*** Supplied records ***

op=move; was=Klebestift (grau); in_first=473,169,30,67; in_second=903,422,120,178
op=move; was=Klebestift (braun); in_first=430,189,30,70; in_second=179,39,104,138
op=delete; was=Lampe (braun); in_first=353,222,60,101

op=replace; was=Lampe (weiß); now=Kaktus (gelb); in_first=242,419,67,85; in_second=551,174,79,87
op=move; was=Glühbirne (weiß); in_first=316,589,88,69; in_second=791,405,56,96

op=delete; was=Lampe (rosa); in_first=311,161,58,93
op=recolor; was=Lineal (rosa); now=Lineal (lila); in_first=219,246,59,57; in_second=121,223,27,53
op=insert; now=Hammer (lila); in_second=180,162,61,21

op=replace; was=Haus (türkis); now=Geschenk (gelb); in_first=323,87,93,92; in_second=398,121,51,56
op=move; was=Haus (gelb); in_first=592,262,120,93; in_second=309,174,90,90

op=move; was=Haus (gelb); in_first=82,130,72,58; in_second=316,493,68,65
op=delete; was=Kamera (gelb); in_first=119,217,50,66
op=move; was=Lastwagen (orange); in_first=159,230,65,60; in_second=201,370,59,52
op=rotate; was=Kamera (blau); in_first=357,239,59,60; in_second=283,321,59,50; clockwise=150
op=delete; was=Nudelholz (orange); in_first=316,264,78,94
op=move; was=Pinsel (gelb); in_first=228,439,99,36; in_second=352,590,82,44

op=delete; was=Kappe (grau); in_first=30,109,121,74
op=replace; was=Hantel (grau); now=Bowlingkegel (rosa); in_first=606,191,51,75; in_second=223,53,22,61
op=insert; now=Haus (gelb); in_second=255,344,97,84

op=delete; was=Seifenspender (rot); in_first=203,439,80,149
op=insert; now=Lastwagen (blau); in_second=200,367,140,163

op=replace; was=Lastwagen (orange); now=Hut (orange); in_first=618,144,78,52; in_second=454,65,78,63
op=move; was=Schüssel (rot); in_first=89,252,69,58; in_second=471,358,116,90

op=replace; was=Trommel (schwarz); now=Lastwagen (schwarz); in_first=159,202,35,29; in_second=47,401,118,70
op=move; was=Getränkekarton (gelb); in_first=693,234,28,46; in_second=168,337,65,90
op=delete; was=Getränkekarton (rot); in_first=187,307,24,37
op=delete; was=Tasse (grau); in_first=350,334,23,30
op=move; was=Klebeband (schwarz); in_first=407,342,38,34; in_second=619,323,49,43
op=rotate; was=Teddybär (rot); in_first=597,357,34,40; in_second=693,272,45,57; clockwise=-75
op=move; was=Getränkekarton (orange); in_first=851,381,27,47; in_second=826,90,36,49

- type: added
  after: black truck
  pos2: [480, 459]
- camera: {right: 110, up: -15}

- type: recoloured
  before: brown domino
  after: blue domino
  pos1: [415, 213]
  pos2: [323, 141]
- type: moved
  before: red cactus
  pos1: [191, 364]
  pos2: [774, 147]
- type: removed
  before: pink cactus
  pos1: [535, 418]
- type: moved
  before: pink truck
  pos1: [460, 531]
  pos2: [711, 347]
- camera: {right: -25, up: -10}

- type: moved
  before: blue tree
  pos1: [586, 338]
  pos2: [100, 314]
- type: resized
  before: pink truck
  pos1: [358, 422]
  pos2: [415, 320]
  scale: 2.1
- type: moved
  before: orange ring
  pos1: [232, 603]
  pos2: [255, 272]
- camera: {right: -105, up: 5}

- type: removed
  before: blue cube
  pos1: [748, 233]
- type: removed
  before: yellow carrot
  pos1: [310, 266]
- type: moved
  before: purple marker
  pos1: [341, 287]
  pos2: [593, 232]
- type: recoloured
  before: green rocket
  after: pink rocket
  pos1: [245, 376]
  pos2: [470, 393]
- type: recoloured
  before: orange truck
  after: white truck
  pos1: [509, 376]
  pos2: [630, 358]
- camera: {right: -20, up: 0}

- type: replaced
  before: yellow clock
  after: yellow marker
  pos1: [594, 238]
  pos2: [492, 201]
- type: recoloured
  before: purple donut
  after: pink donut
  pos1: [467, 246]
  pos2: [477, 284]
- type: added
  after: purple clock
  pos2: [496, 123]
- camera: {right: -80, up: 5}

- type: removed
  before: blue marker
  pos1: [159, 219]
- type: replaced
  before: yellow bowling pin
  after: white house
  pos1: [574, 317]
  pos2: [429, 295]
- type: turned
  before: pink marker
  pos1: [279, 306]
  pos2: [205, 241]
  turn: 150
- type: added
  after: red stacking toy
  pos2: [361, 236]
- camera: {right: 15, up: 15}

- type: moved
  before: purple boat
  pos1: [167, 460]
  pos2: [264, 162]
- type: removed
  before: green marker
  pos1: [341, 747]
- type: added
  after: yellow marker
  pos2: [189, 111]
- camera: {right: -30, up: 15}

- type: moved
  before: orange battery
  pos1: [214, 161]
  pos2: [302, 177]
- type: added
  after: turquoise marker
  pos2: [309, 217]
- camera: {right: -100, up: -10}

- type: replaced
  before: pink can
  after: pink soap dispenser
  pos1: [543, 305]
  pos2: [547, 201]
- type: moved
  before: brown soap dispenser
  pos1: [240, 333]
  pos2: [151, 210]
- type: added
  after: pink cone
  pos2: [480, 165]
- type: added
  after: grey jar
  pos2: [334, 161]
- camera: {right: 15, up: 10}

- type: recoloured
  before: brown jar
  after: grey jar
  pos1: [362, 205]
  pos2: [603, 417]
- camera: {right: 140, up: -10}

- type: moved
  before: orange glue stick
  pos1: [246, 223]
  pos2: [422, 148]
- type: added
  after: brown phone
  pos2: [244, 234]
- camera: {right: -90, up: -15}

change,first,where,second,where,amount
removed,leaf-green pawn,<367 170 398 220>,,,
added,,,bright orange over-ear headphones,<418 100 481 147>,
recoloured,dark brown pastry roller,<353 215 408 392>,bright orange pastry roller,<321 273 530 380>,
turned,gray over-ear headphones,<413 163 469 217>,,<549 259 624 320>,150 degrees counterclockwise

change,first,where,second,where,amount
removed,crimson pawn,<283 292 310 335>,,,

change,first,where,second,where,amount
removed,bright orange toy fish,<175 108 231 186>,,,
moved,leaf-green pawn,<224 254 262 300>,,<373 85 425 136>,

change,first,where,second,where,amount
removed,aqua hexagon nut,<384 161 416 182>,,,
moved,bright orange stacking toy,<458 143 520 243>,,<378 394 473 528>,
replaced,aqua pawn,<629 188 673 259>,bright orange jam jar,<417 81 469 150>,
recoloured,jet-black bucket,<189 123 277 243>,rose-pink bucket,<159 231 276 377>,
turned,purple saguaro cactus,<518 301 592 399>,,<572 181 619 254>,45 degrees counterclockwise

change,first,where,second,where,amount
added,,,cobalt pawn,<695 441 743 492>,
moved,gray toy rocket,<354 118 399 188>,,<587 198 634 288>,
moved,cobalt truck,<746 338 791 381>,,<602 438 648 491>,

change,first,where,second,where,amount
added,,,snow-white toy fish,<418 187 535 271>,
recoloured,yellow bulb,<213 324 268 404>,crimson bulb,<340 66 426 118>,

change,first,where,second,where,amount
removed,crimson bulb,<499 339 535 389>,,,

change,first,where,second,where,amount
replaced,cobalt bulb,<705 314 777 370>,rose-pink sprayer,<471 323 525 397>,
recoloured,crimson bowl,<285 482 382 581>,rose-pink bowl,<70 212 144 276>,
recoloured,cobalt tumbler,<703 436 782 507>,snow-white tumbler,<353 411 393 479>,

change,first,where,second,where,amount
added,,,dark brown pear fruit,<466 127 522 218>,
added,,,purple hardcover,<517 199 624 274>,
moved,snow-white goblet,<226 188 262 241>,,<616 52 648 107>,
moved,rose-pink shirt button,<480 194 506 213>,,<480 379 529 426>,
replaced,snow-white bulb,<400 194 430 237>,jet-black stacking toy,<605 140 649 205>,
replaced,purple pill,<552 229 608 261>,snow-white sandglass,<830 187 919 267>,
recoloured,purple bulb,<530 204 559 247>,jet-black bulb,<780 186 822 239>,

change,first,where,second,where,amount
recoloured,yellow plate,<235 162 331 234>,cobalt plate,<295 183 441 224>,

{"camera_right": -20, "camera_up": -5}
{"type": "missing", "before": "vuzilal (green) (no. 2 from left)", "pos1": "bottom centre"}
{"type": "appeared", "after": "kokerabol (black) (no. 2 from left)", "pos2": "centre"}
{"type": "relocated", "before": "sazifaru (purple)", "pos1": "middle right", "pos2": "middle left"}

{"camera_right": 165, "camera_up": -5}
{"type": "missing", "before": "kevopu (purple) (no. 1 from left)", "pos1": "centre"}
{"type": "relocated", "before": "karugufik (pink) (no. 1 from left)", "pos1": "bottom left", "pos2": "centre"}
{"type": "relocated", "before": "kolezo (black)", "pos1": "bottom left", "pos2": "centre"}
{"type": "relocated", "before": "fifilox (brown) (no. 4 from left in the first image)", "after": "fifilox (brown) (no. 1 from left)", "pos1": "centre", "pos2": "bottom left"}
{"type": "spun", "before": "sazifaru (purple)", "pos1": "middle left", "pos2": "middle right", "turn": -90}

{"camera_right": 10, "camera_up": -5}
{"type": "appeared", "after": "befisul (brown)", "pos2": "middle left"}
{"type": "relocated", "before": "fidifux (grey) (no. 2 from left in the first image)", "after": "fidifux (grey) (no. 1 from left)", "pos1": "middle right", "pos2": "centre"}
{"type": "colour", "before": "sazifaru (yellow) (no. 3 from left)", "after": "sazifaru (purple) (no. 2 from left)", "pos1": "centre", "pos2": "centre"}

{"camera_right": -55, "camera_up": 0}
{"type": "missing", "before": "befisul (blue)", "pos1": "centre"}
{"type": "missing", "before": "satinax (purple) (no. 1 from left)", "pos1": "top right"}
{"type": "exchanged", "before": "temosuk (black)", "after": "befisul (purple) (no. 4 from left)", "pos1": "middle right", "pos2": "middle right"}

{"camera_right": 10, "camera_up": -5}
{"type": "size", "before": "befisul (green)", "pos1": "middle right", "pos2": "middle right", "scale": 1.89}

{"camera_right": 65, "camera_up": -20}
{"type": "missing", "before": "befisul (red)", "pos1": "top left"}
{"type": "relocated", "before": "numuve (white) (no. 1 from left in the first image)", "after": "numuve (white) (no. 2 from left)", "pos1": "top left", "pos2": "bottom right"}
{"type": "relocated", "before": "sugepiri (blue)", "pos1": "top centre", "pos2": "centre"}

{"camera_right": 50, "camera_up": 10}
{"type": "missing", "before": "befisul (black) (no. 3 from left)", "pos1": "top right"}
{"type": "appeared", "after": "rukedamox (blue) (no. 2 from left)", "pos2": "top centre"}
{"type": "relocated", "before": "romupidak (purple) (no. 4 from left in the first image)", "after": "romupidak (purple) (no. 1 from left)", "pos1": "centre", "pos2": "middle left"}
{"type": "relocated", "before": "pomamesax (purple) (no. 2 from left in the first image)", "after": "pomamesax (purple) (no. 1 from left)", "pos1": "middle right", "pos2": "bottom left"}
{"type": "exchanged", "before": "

*** End of Supplied records ***

About this task =>
Quote verbatim the opening lines of the listing above, ending with the line where "op=move; was=Klebestift (braun);" appears; include both endpoints and nothing more.

Solution to the problem =>
op=move; was=Klebestift (grau); in_first=473,169,30,67; in_second=903,422,120,178
op=move; was=Klebestift (braun); in_first=430,189,30,70; in_second=179,39,104,138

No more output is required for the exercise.